Structured diff data:
- - -

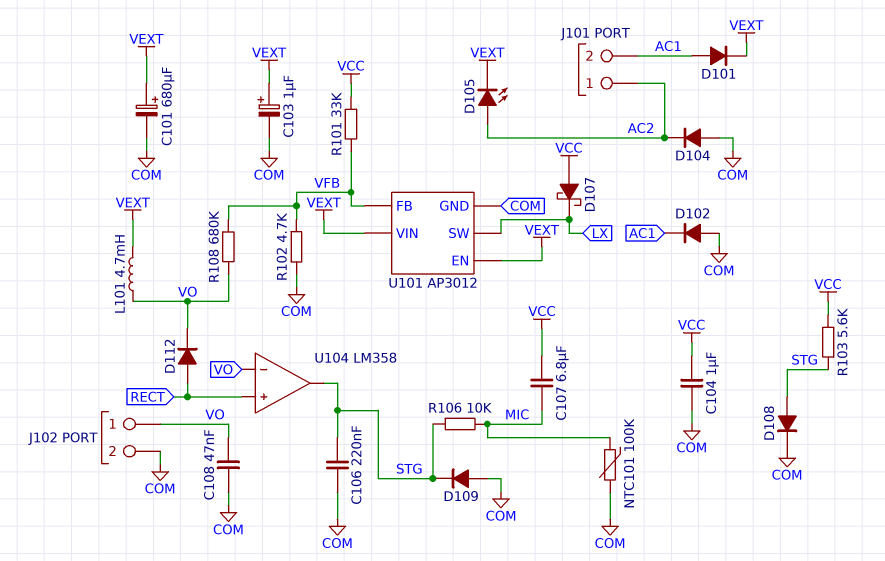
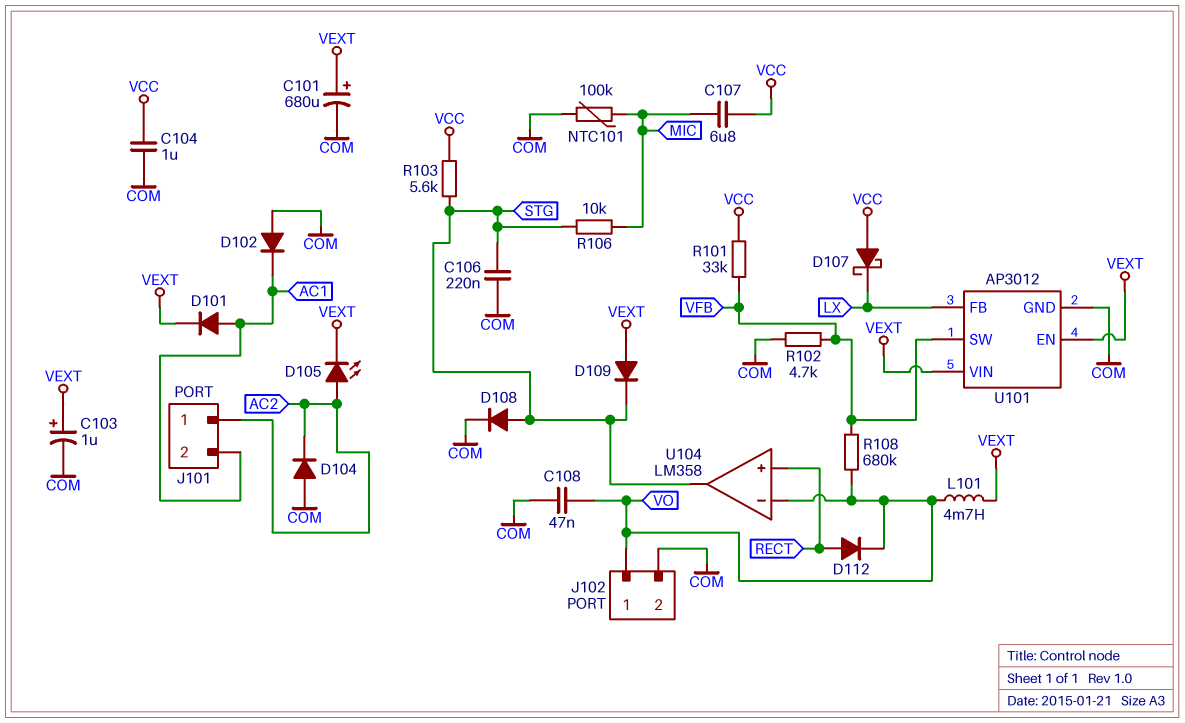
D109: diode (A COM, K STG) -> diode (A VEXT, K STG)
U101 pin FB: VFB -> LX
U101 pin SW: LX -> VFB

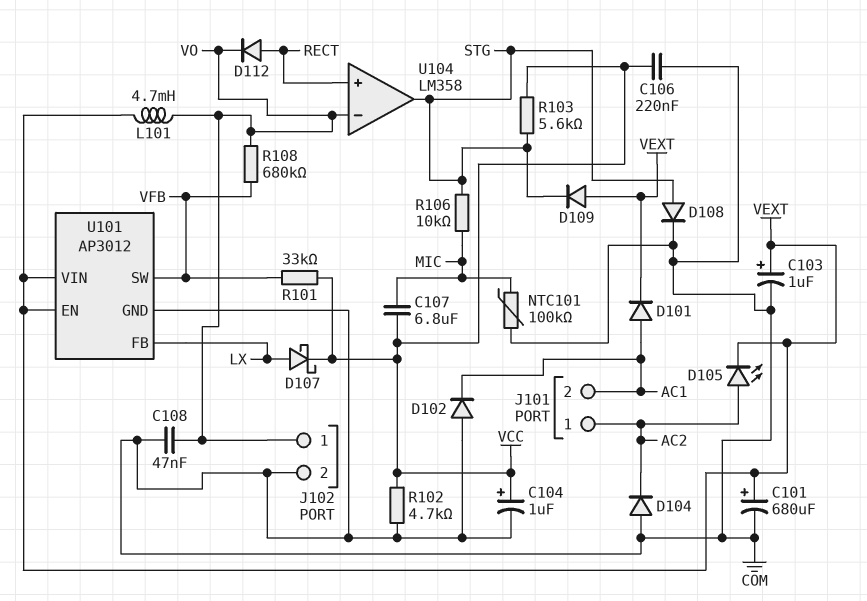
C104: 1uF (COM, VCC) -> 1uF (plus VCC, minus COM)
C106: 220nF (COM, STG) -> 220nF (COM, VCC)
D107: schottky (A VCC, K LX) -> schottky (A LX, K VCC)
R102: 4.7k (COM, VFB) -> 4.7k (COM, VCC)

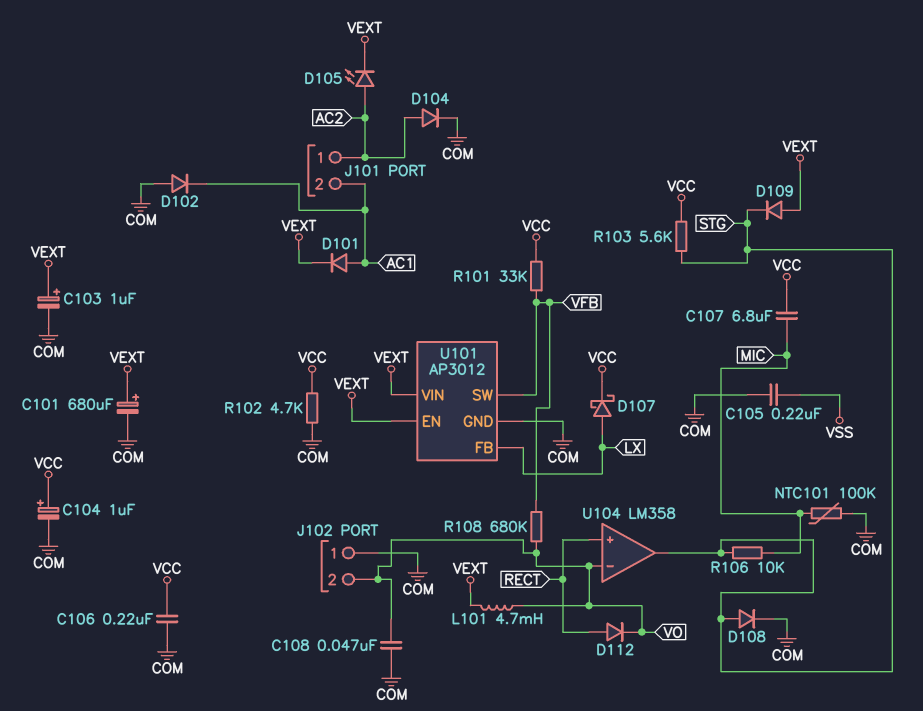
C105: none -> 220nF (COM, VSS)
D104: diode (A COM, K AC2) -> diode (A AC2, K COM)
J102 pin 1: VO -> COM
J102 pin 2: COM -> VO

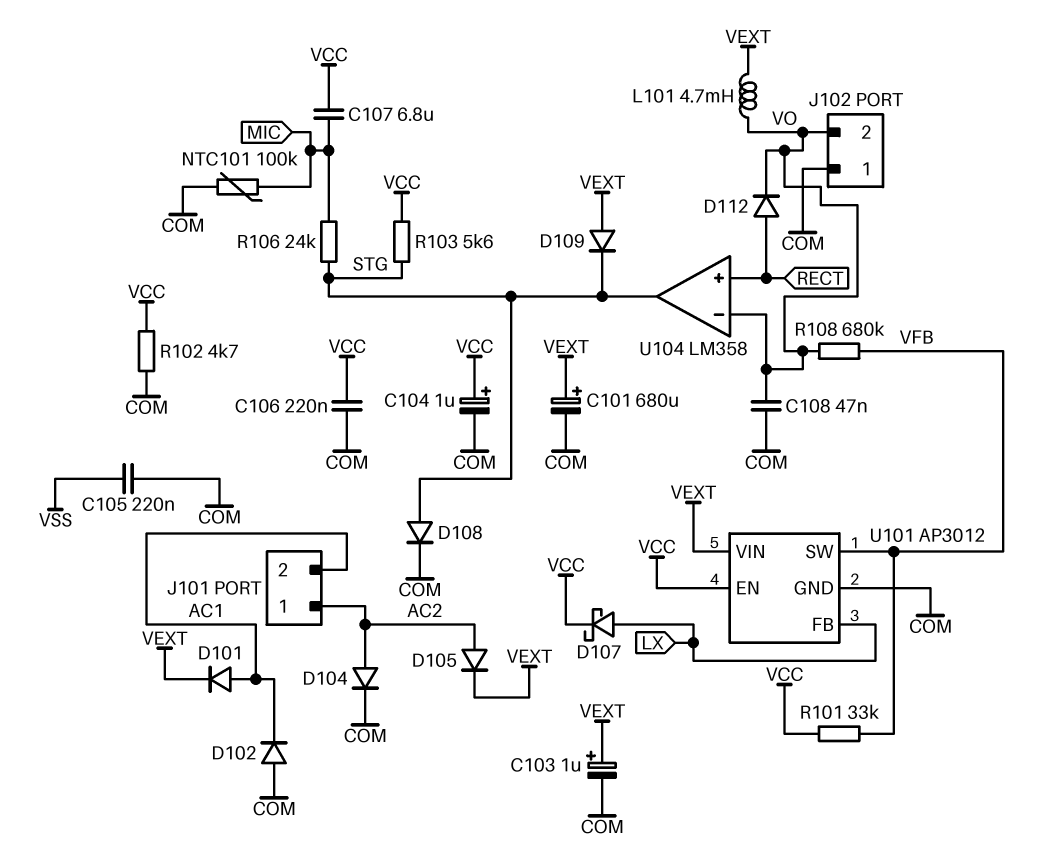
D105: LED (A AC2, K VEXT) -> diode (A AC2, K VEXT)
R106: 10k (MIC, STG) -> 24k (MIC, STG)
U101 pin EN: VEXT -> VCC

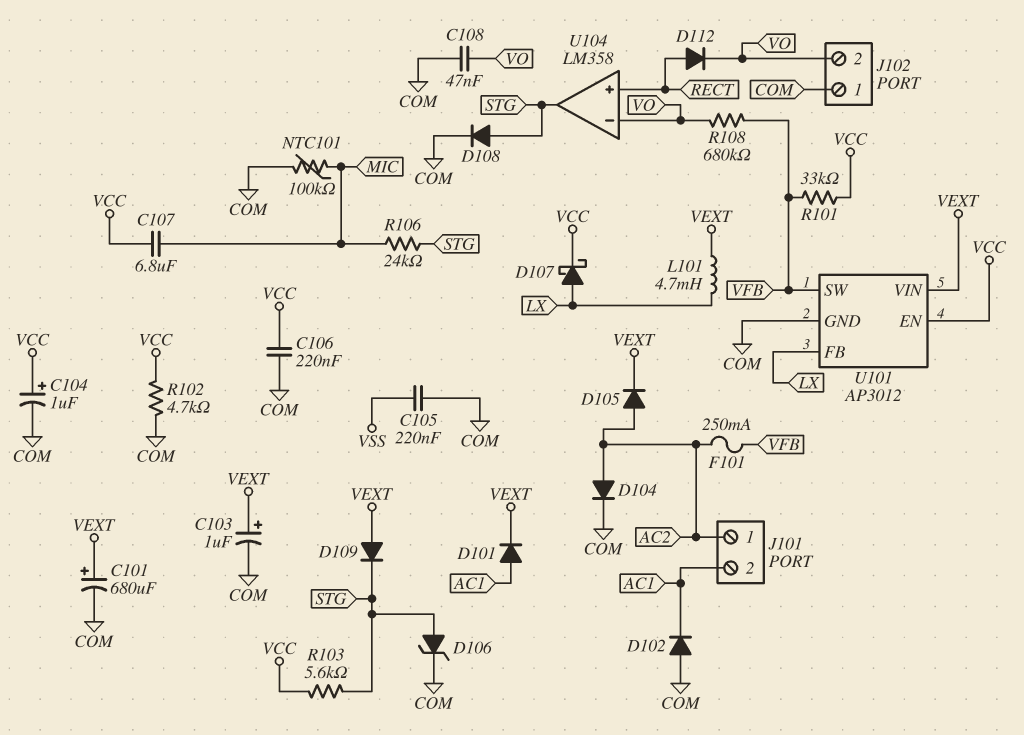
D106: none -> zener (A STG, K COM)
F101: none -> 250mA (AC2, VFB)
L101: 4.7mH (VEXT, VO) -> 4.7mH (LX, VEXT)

- - -

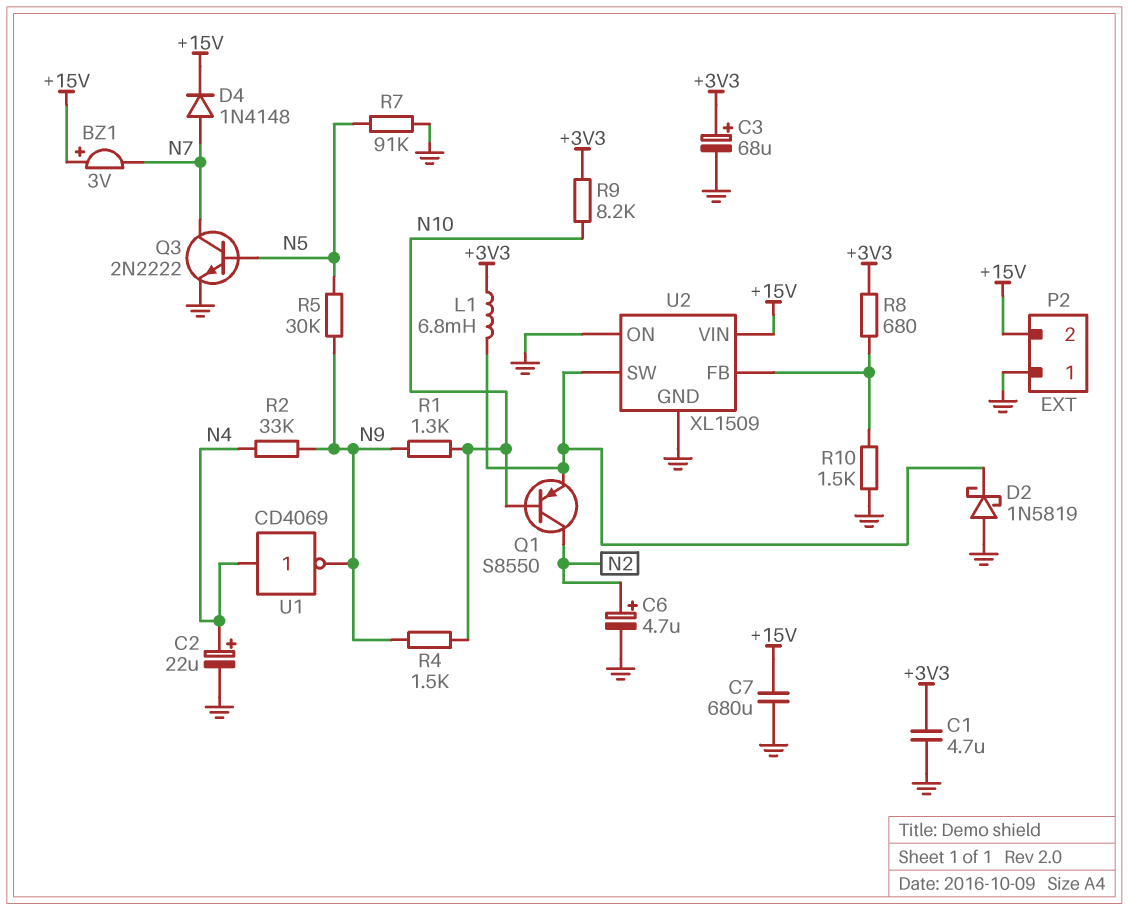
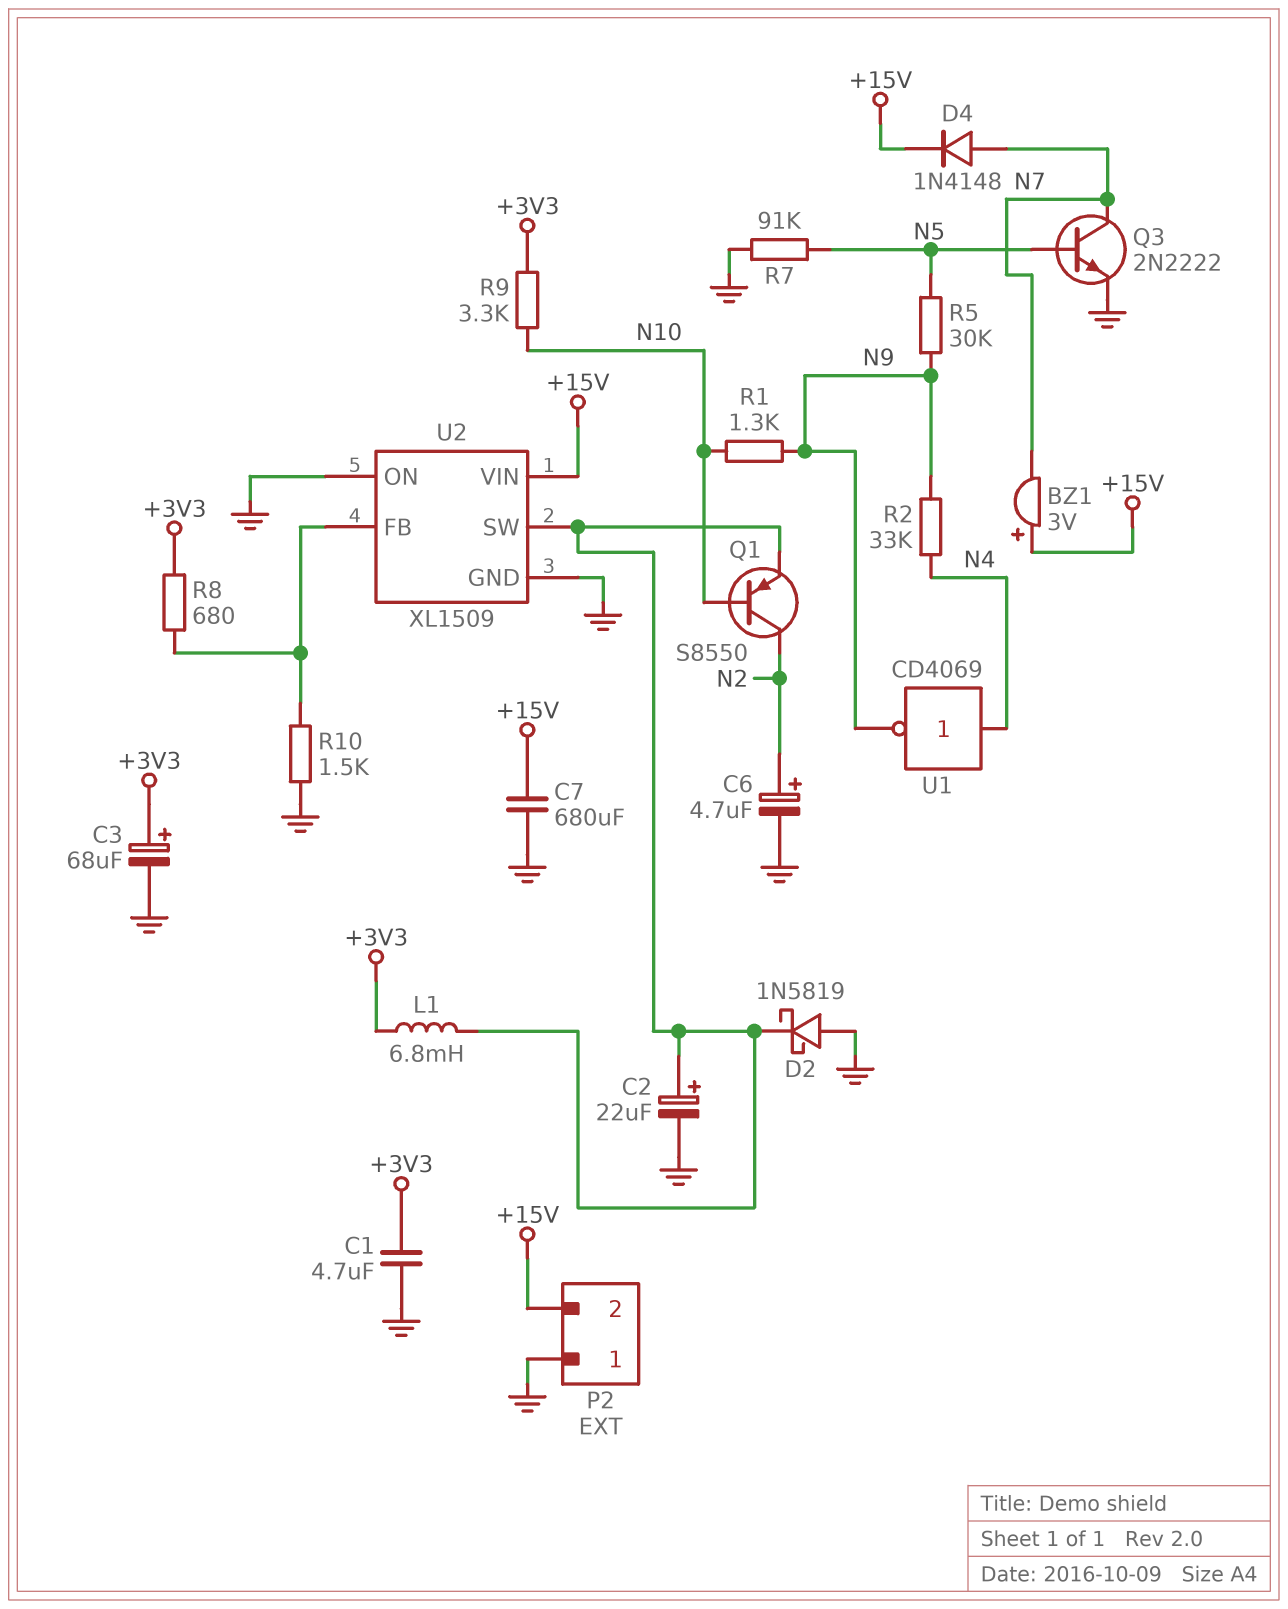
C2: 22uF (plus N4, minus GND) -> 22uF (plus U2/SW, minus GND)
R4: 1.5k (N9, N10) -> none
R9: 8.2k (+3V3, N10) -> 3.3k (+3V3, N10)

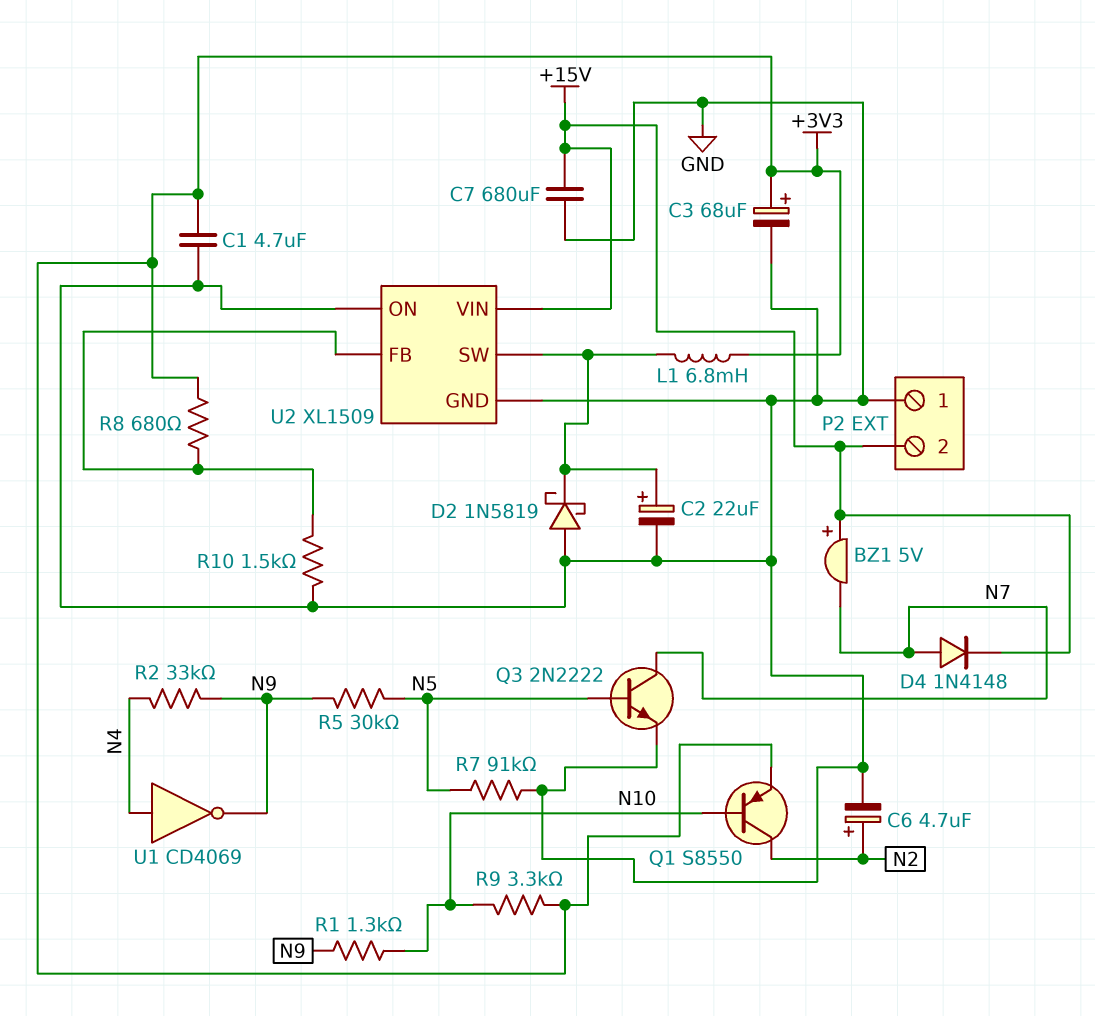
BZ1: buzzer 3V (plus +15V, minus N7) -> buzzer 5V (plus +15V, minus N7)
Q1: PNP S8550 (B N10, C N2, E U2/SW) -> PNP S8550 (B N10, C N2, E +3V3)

- - -

_What the task asks_: Please copy each line of the records above in which the word "diode" can be found.

_Expected output_:
D109: diode (A COM, K STG) -> diode (A VEXT, K STG)
D104: diode (A COM, K AC2) -> diode (A AC2, K COM)
D105: LED (A AC2, K VEXT) -> diode (A AC2, K VEXT)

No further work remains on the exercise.